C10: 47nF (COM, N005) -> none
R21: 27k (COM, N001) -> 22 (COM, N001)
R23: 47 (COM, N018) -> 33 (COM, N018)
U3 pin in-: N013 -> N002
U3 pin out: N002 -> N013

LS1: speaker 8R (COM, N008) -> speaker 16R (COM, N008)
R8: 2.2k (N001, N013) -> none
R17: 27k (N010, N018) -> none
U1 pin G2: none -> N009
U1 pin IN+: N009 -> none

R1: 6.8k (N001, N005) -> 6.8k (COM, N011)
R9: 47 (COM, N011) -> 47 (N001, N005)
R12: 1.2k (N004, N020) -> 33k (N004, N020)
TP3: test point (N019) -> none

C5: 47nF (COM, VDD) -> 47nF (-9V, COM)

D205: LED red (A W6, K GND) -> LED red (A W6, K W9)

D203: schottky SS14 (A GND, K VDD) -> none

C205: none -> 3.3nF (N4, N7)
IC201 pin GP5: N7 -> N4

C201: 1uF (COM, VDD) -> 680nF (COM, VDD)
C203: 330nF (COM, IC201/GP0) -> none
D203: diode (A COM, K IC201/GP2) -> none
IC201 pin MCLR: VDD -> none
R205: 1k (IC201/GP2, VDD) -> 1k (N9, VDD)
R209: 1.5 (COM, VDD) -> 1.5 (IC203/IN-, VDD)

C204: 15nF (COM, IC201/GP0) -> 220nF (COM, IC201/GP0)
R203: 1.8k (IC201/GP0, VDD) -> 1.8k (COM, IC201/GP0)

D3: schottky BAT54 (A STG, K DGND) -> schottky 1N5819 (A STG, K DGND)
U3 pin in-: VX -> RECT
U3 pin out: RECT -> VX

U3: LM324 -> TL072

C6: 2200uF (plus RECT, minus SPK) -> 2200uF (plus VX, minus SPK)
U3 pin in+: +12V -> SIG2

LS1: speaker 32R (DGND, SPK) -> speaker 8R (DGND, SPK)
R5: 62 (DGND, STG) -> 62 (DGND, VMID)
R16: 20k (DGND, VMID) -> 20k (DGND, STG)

Your task
Scan the data for lines containing "DGND" and copy all of them.

Written response
D3: schottky BAT54 (A STG, K DGND) -> schottky 1N5819 (A STG, K DGND)
LS1: speaker 32R (DGND, SPK) -> speaker 8R (DGND, SPK)
R5: 62 (DGND, STG) -> 62 (DGND, VMID)
R16: 20k (DGND, VMID) -> 20k (DGND, STG)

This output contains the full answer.